■ **Task goal**
The result should consist solely of the line containing "LUX pin GND: GND -> 5V" and the lines that follow it below, each reproduced exactly, the last line included.

Difference listings
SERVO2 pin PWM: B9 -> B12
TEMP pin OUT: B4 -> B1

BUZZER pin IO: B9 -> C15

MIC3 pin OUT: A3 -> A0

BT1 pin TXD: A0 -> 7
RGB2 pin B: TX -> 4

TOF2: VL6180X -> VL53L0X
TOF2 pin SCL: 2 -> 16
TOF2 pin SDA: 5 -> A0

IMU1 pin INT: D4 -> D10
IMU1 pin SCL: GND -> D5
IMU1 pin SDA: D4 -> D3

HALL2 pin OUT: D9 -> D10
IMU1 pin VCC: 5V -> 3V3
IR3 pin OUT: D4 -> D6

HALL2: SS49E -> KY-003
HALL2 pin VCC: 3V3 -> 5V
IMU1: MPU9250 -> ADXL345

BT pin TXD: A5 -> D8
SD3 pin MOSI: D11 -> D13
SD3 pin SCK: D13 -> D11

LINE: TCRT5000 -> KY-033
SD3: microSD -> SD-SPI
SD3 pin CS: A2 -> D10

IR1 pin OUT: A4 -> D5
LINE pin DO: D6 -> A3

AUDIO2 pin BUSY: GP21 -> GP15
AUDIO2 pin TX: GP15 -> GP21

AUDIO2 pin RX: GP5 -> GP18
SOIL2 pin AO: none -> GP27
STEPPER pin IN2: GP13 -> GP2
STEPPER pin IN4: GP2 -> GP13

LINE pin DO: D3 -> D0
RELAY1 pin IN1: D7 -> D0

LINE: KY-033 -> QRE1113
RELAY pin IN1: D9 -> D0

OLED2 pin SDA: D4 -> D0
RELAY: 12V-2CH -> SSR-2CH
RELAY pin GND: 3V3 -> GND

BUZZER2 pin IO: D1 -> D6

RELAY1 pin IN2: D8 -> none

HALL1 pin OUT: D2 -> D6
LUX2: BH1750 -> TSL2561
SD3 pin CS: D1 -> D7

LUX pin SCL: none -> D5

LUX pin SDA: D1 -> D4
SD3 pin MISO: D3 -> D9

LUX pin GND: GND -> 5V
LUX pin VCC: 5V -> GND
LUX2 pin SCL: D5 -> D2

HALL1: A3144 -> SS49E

■ **Written response**
LUX pin GND: GND -> 5V
LUX pin VCC: 5V -> GND
LUX2 pin SCL: D5 -> D2

HALL1: A3144 -> SS49E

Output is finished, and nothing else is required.